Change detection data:
* * * * * * * * *
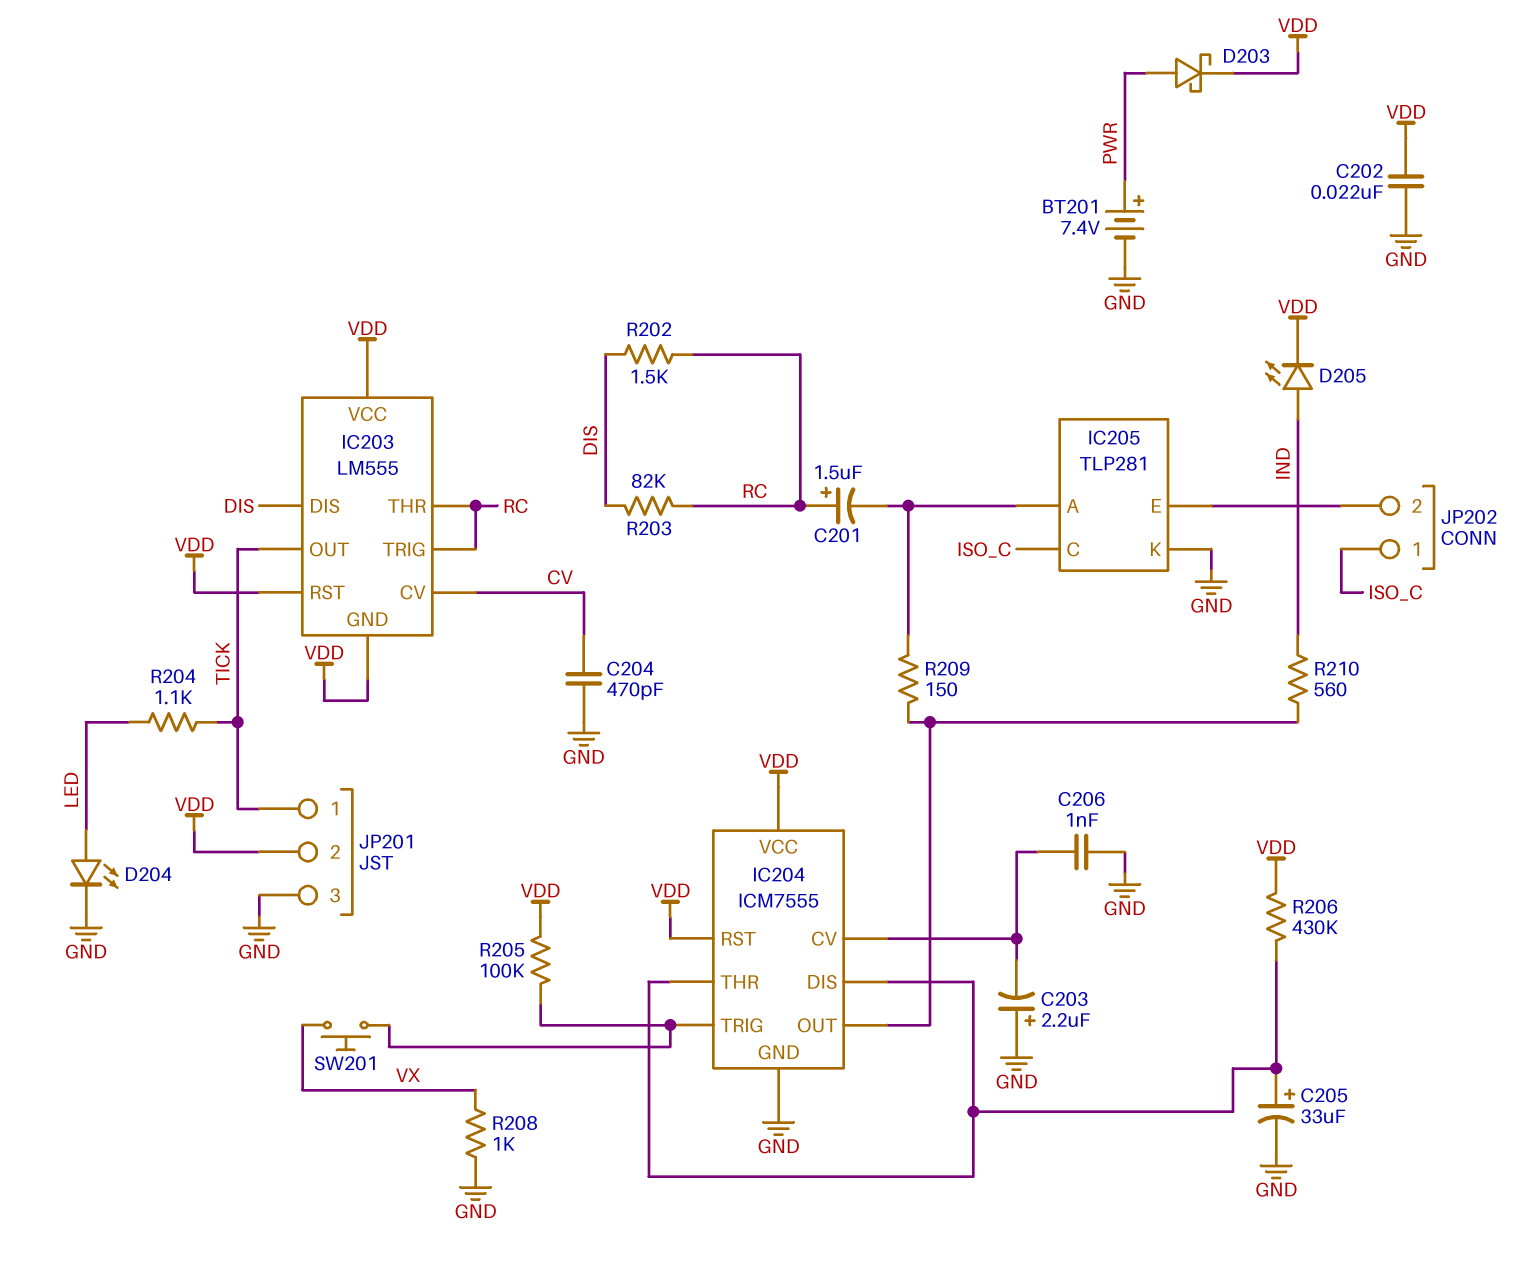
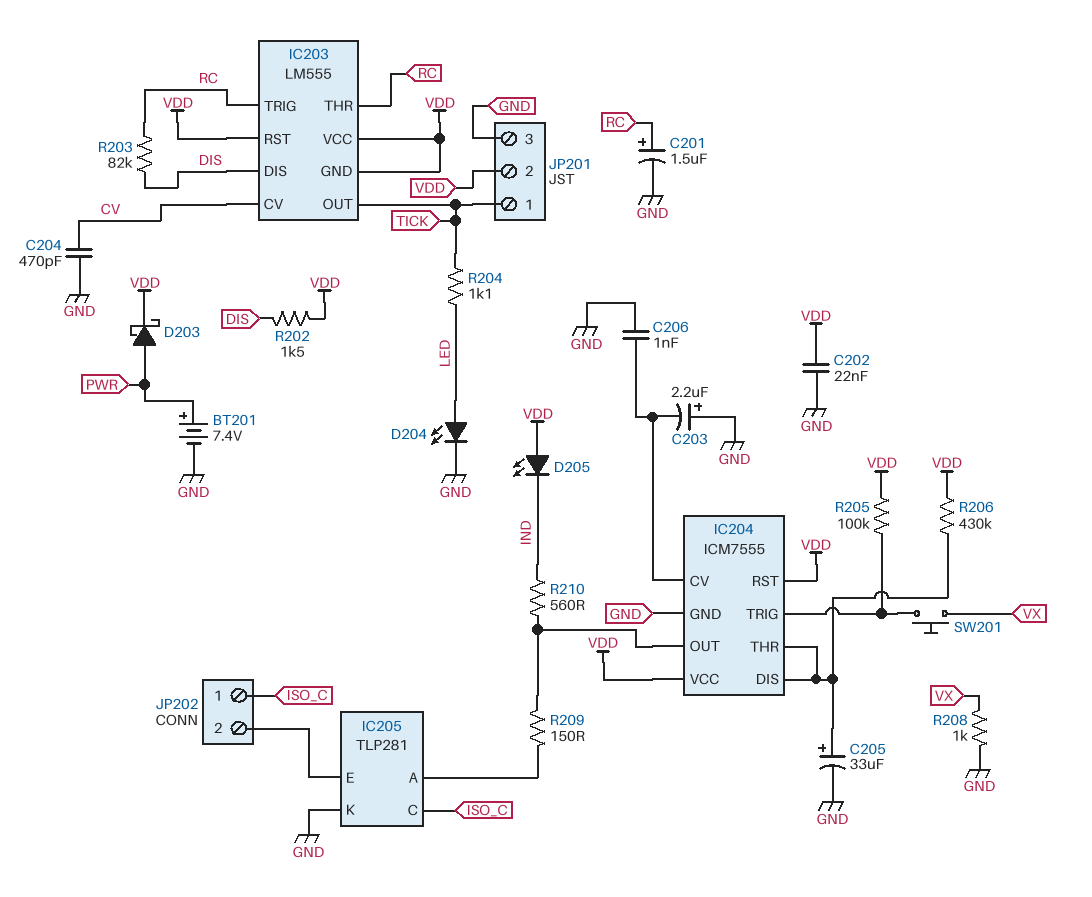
C201: 1.5uF (plus RC, minus IC205/A) -> 1.5uF (plus RC, minus GND)
D205: LED (A IND, K VDD) -> LED (A VDD, K IND)
R202: 1.5k (DIS, RC) -> 1.5k (DIS, VDD)

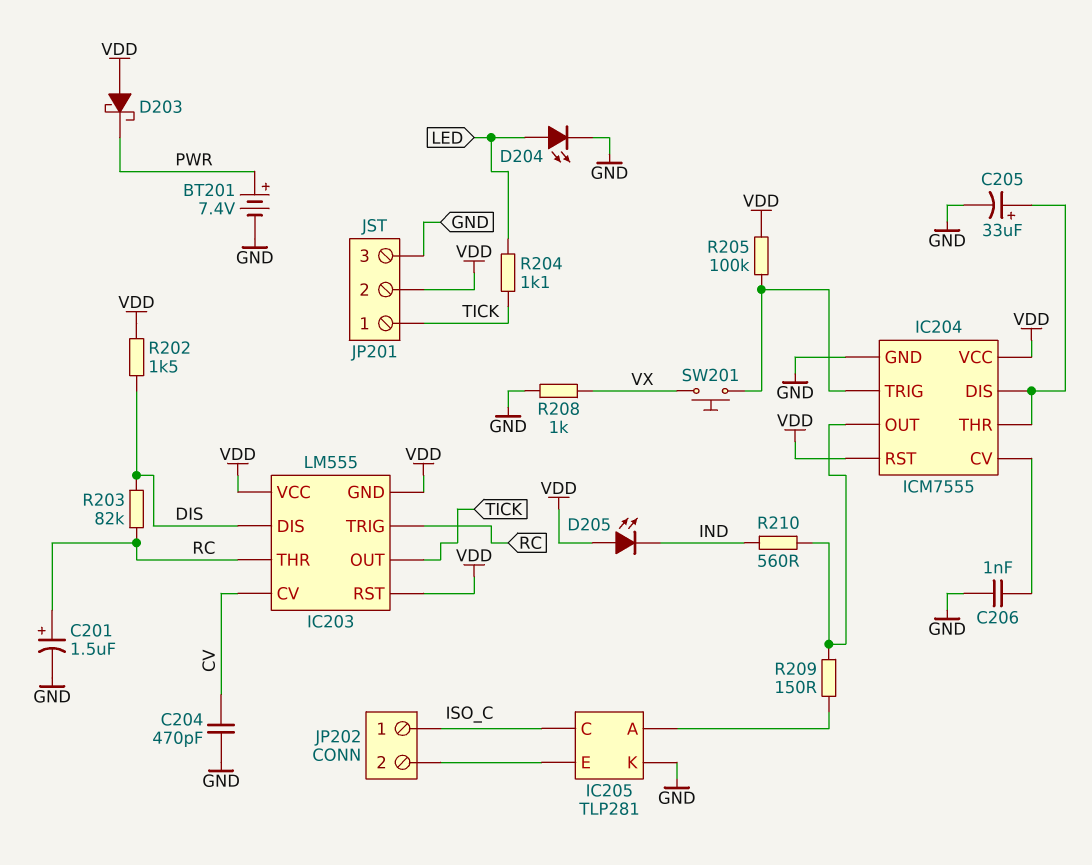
C202: 22nF (GND, VDD) -> none
C203: 2.2uF (plus GND, minus IC204/CV) -> none
D203: schottky (A PWR, K VDD) -> schottky (A VDD, K PWR)
R206: 430k (IC204/DIS, VDD) -> none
* * * * * * * * *
* _Task goal_
Print all of the entries word for word. Skip any images they contain.

* _Answer for the task_
C201: 1.5uF (plus RC, minus IC205/A) -> 1.5uF (plus RC, minus GND)
D205: LED (A IND, K VDD) -> LED (A VDD, K IND)
R202: 1.5k (DIS, RC) -> 1.5k (DIS, VDD)

C202: 22nF (GND, VDD) -> none
C203: 2.2uF (plus GND, minus IC204/CV) -> none
D203: schottky (A PWR, K VDD) -> schottky (A VDD, K PWR)
R206: 430k (IC204/DIS, VDD) -> none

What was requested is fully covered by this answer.